Source data
[Start of Attachment]

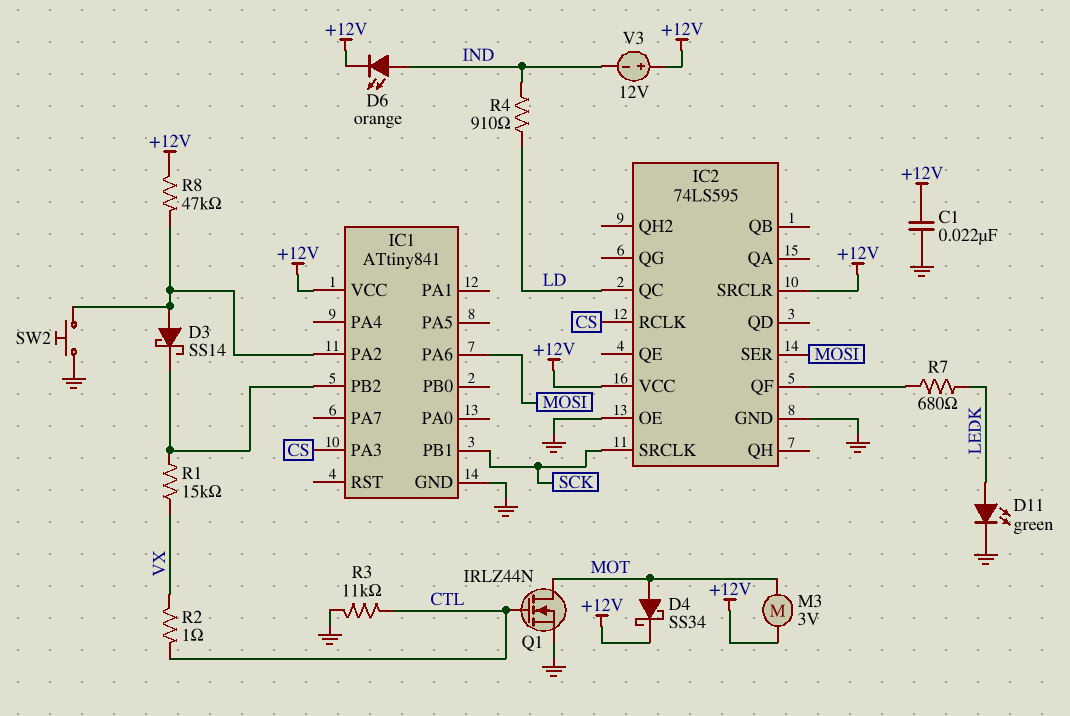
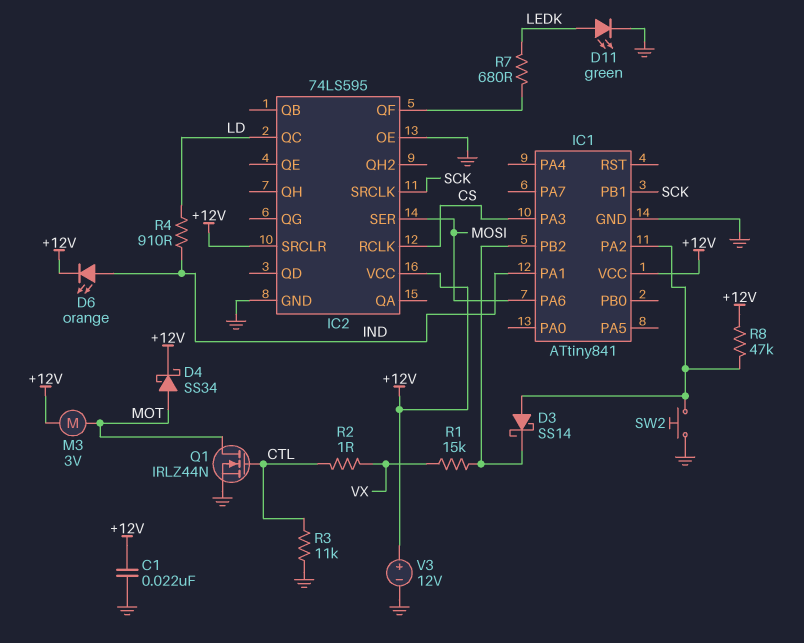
IC1 pin PA1: none -> IND
V3: 12V (plus +12V, minus IND) -> 12V (plus +12V, minus GND)

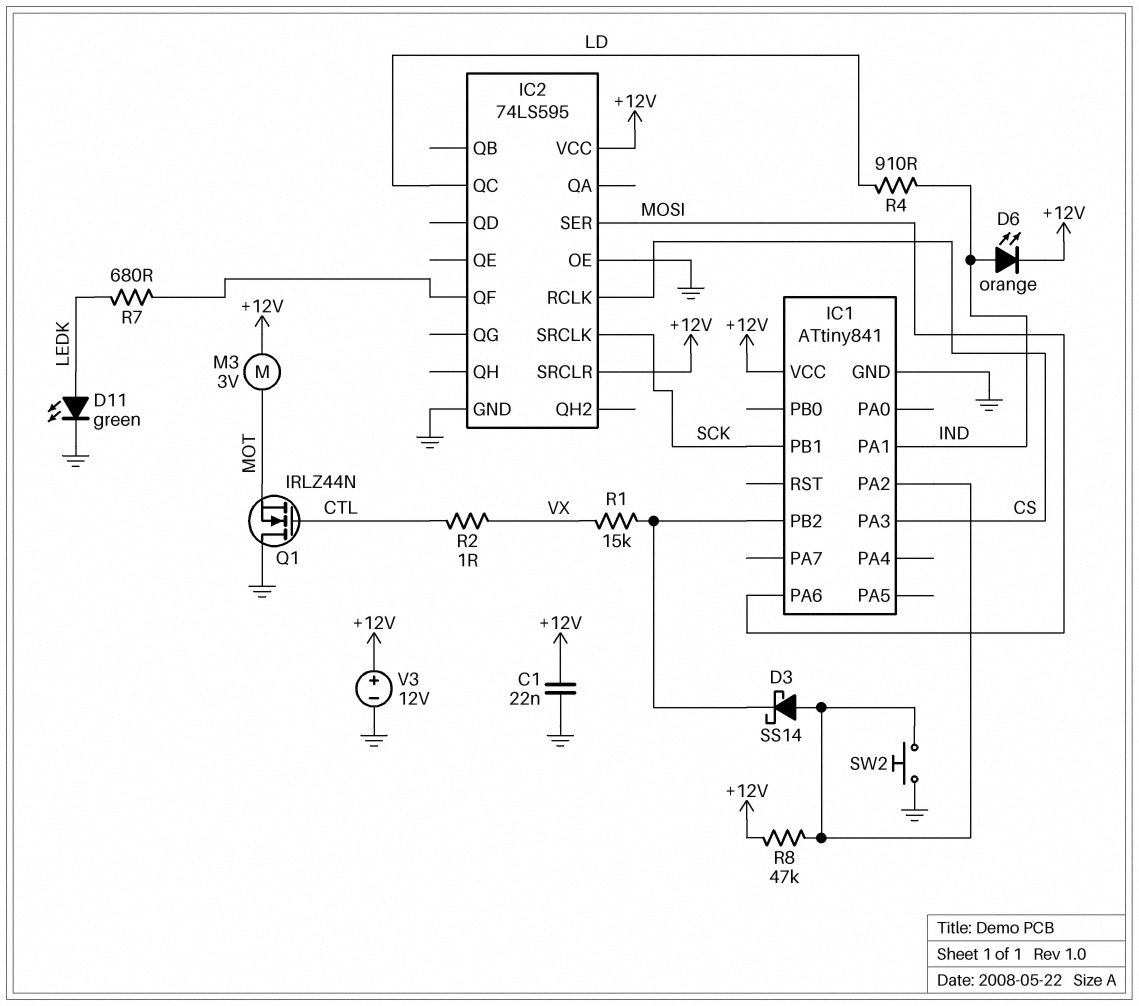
D4: schottky SS34 (A MOT, K +12V) -> none
Q1: NMOS IRLZ44N (G CTL, D MOT, S GND) -> NMOS IRLZ44N (G CTL, D GND, S MOT)
R3: 11k (CTL, GND) -> none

[End of Attachment]

> **WORK TO COMPLETE**
Write the lines out again exactly, beginning at the one containing "V3: 12V (plus" and ending with the last line of the entries, but without any pictures.

> **SOLUTION TO THIS PROBLEM**
V3: 12V (plus +12V, minus IND) -> 12V (plus +12V, minus GND)

D4: schottky SS34 (A MOT, K +12V) -> none
Q1: NMOS IRLZ44N (G CTL, D MOT, S GND) -> NMOS IRLZ44N (G CTL, D GND, S MOT)
R3: 11k (CTL, GND) -> none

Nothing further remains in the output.